● Instruction:
Each line in the listing below that includes "moved" should be counted; give the total and nothing more.

▶

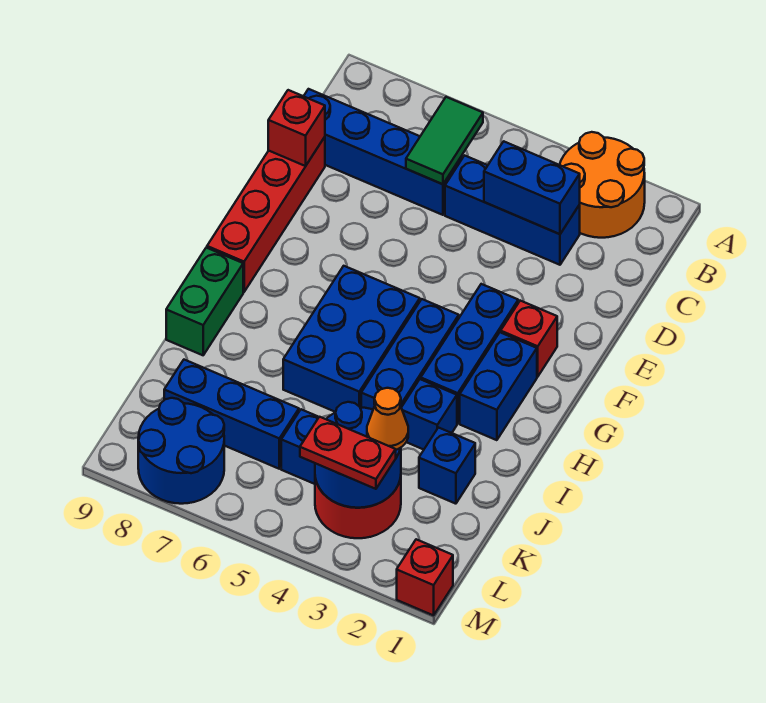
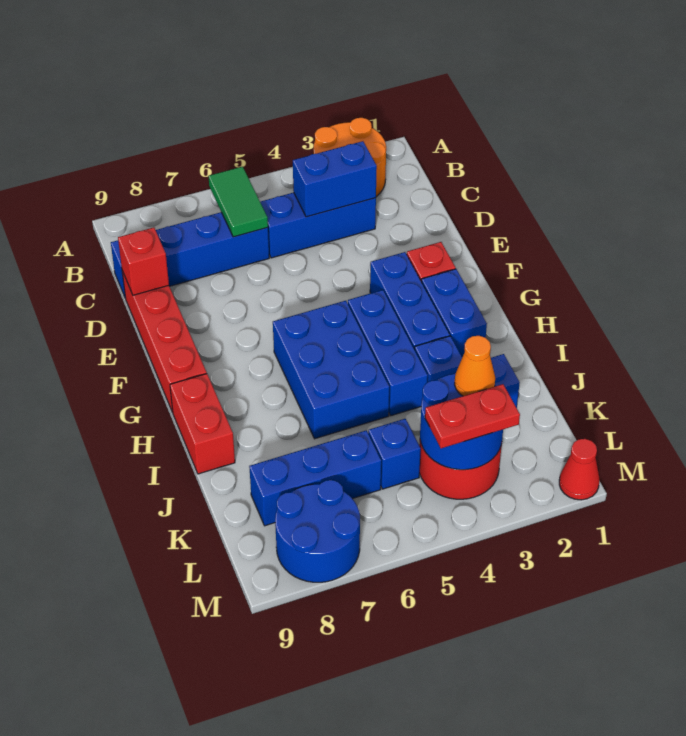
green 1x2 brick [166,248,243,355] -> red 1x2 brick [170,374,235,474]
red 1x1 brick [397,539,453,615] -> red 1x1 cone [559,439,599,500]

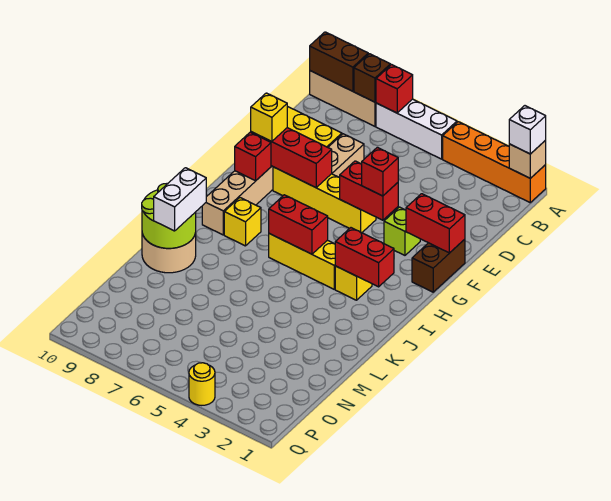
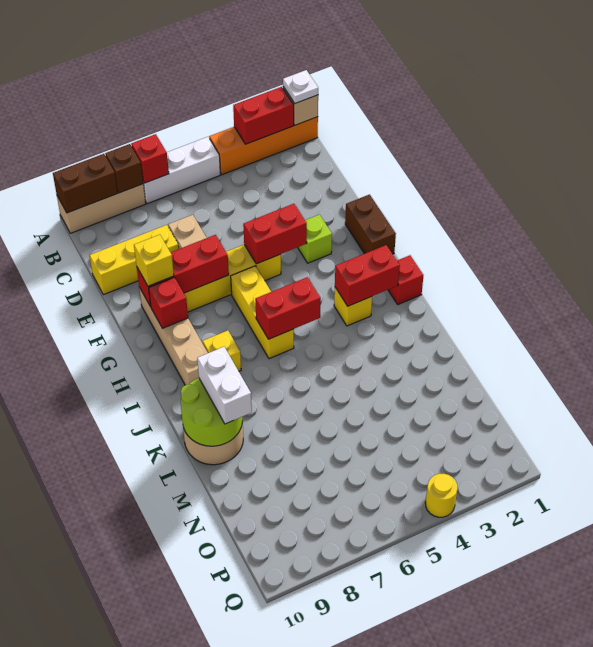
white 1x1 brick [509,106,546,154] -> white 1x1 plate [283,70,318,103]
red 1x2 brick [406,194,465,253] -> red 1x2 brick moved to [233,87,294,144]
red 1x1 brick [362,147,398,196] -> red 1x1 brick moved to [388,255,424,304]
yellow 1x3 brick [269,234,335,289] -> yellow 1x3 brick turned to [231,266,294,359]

◀

● Response below:
2